* _Task item_
Please look for the string "degrees" below and report every line in which it occurs.

* _Source information_
----------

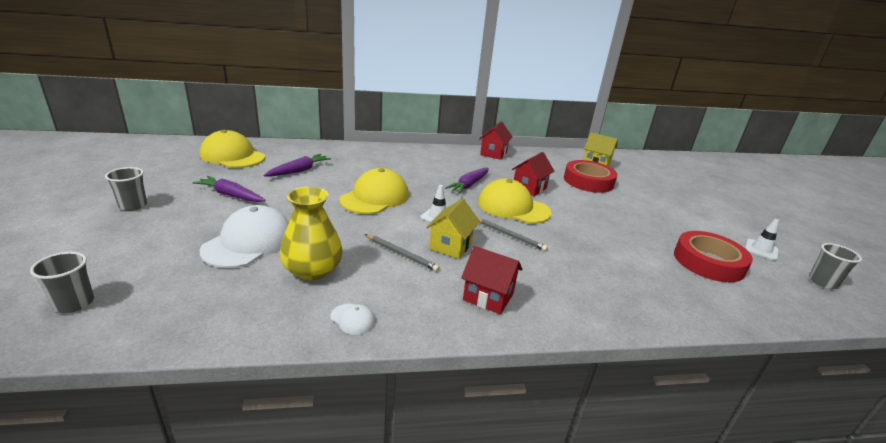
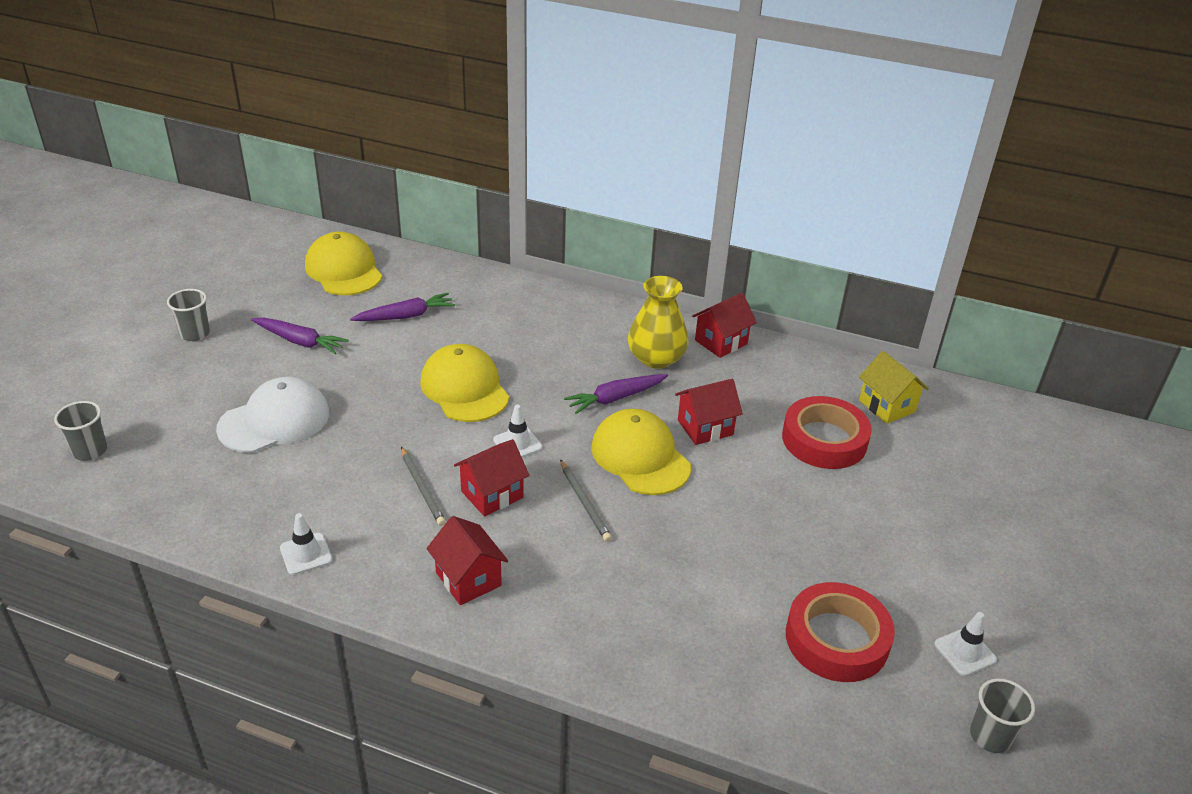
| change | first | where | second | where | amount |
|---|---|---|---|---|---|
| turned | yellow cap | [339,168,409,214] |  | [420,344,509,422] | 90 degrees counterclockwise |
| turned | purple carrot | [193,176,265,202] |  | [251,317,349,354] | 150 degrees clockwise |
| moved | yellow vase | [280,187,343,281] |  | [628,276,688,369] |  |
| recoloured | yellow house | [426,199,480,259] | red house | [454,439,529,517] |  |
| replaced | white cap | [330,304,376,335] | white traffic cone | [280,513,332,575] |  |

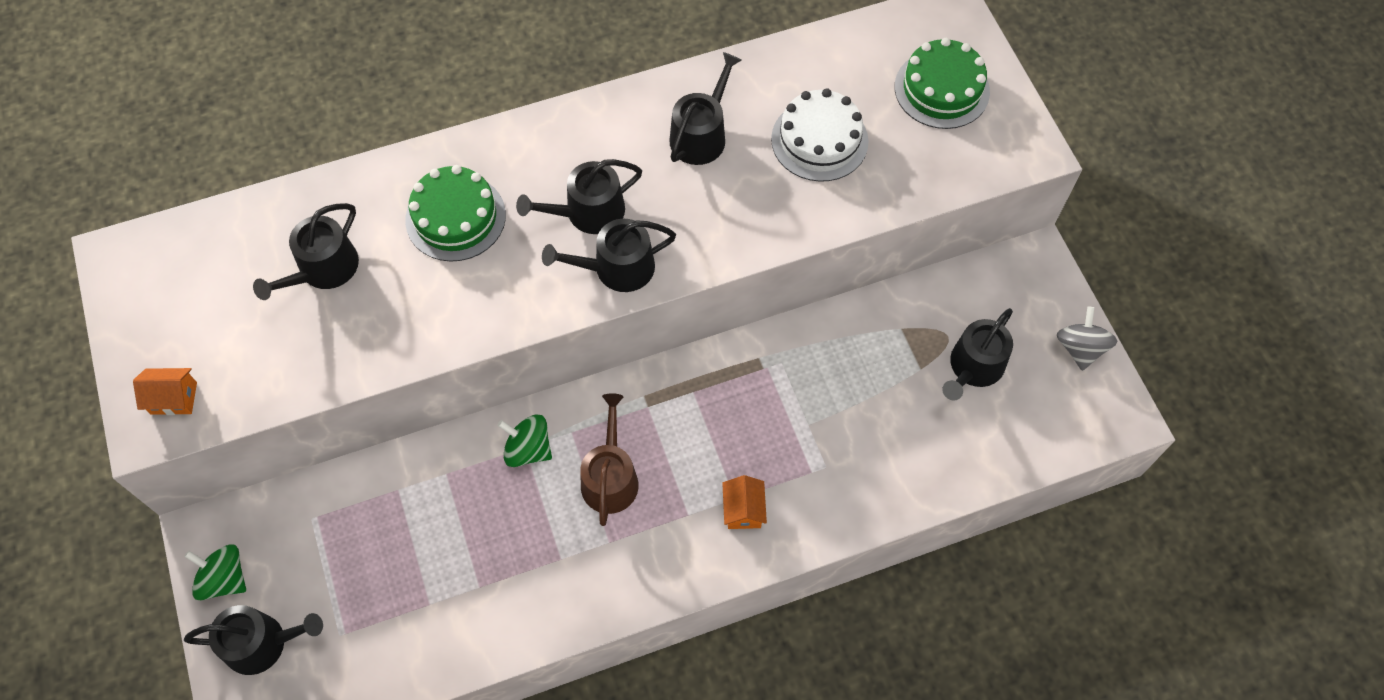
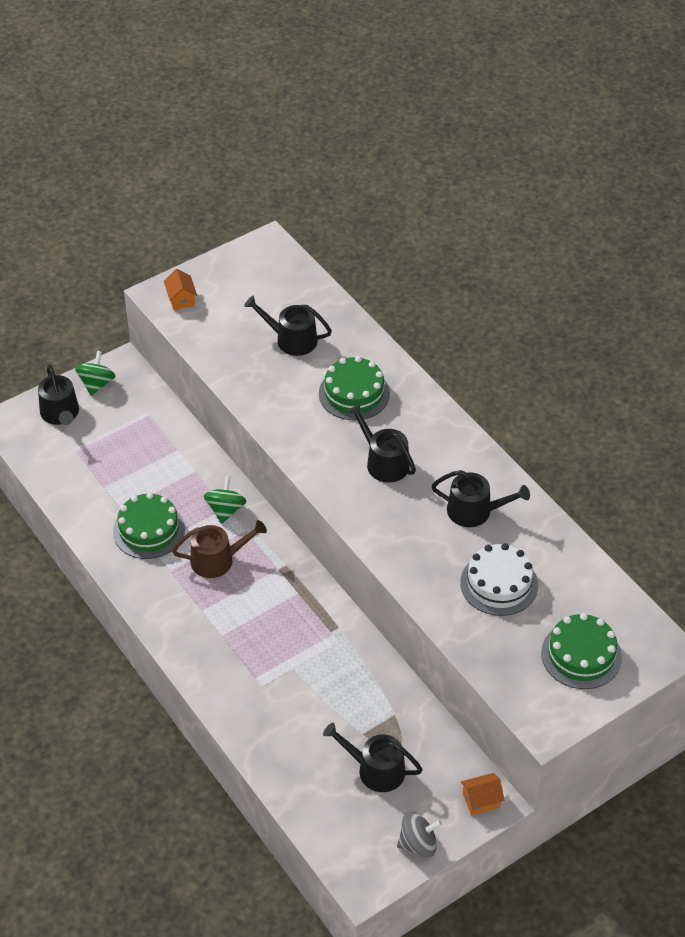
| change | first | where | second | where | amount |
|---|---|---|---|---|---|
| removed | black watering can | [542,219,676,292] |  |  |  |
| moved | orange house | [722,475,767,529] |  | [461,773,505,815] |  |
| added |  |  | green cake | [113,492,185,559] |  |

----------

* _Output for this exercise_
| turned | yellow cap | [339,168,409,214] |  | [420,344,509,422] | 90 degrees counterclockwise |
| turned | purple carrot | [193,176,265,202] |  | [251,317,349,354] | 150 degrees clockwise |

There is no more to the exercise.